- **To do**
Write out the listing below in full and exactly, leaving out every picture.
Data below Block Start
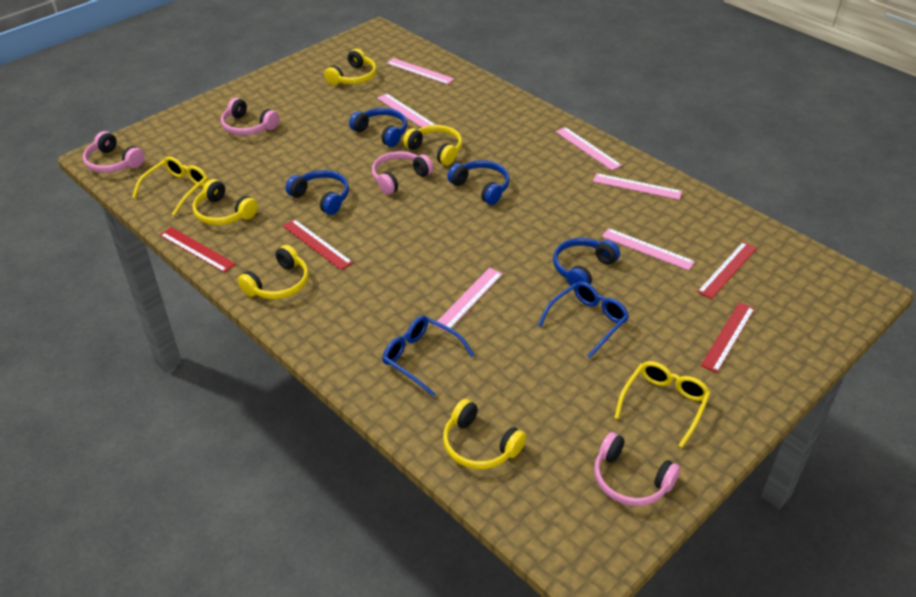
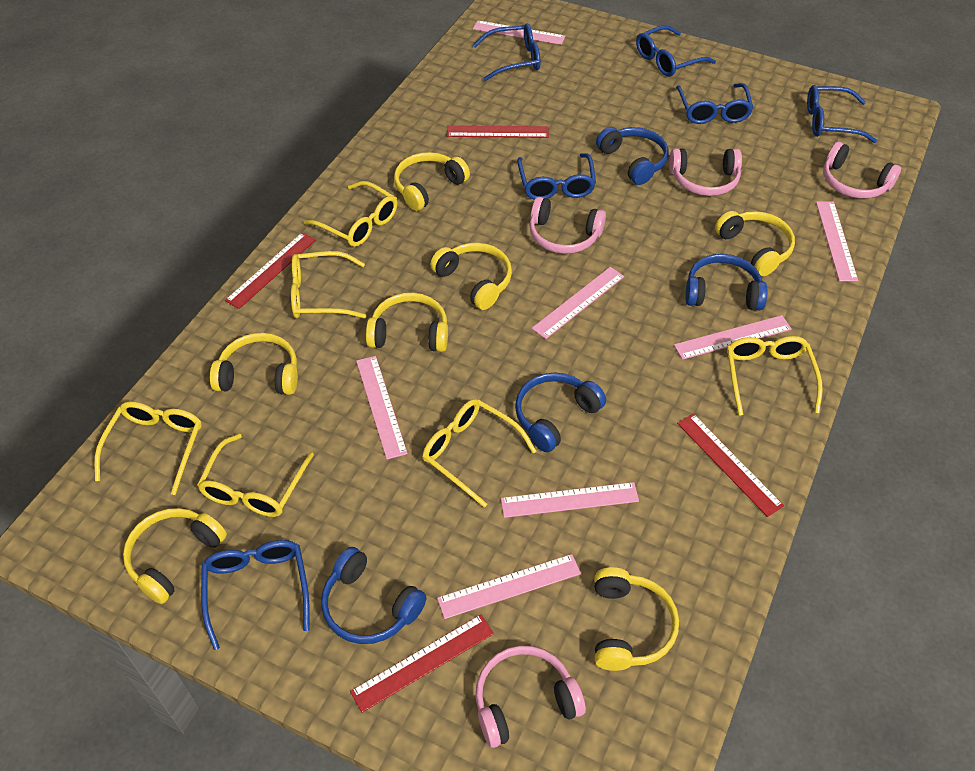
blue glasses: 2 -> 6
pink ruler: 6 -> 7
yellow glasses: 2 -> 6
yellow headphones: 5 -> 7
Data below Block End
- **Expected answer**
blue glasses: 2 -> 6
pink ruler: 6 -> 7
yellow glasses: 2 -> 6
yellow headphones: 5 -> 7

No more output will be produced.